== Problem statement ==
Reproduce precisely the lines of the listing below, starting with the line that contains "building: none -> [395,402,524,480]" and stopping after the line that contains "building: none -> [220,406,310,485]"; include nothing else.

== Task data ==

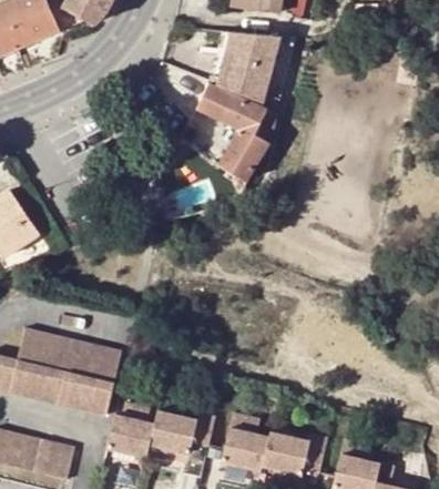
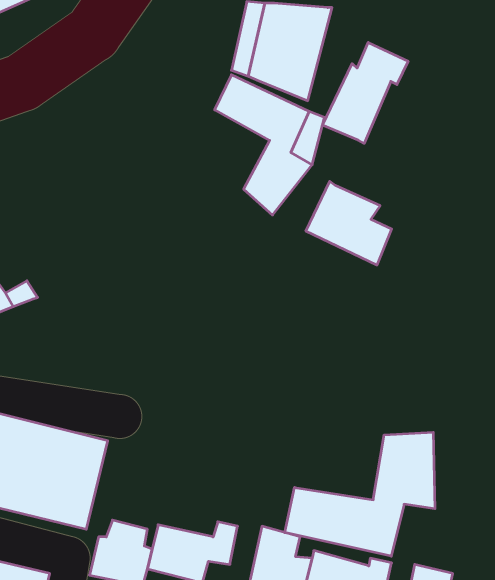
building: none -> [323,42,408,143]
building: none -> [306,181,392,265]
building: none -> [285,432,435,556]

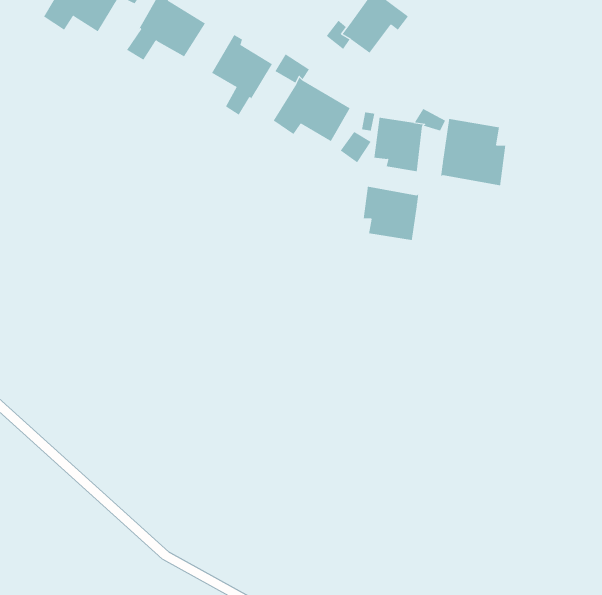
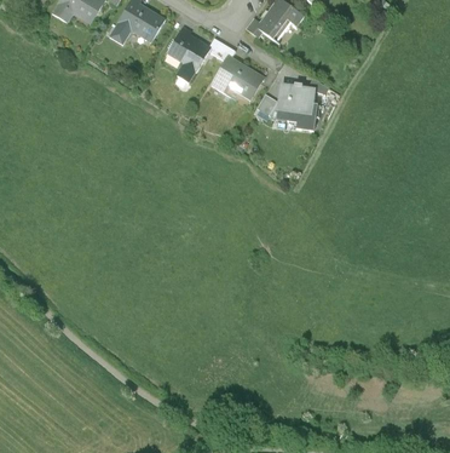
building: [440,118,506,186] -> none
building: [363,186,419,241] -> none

--

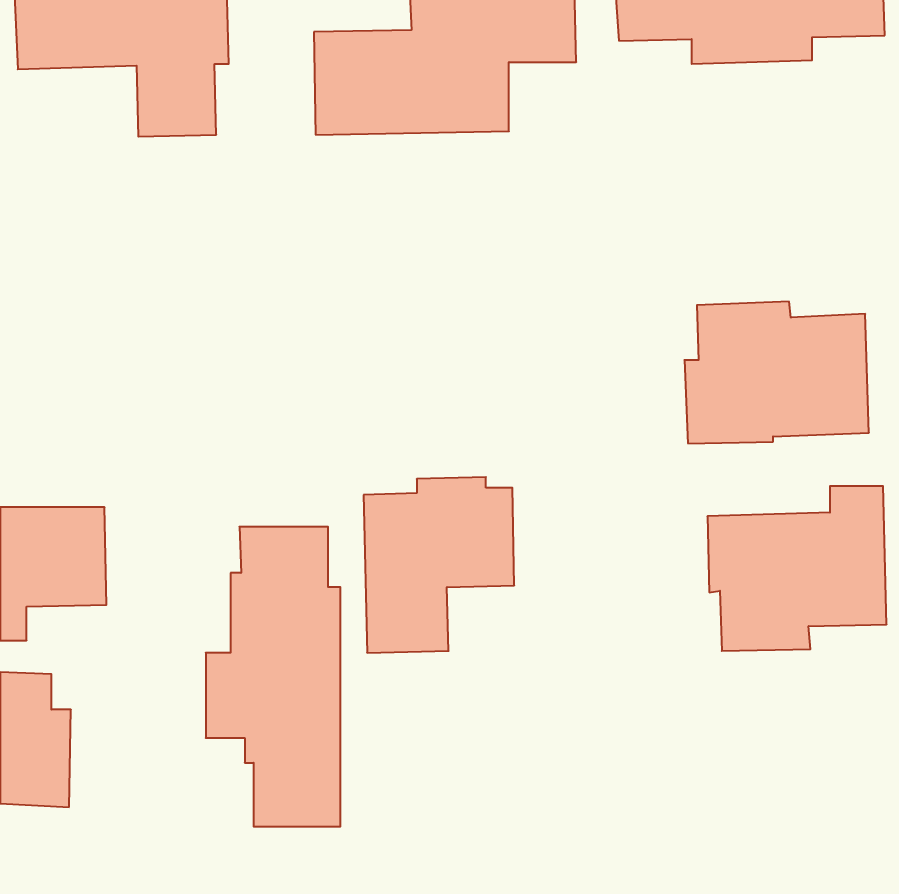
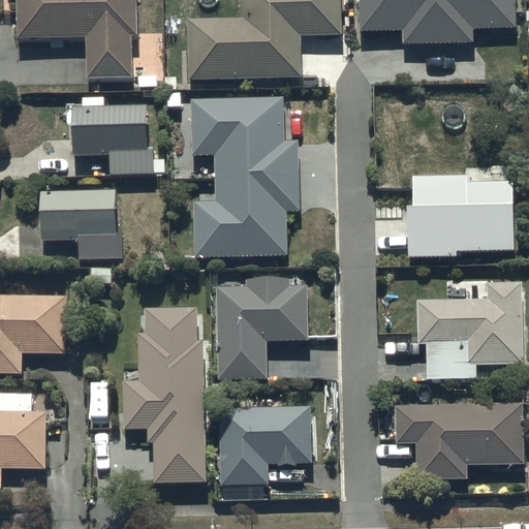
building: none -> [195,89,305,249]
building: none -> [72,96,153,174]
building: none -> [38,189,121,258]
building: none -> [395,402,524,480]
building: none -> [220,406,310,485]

== Answer section ==
building: none -> [395,402,524,480]
building: none -> [220,406,310,485]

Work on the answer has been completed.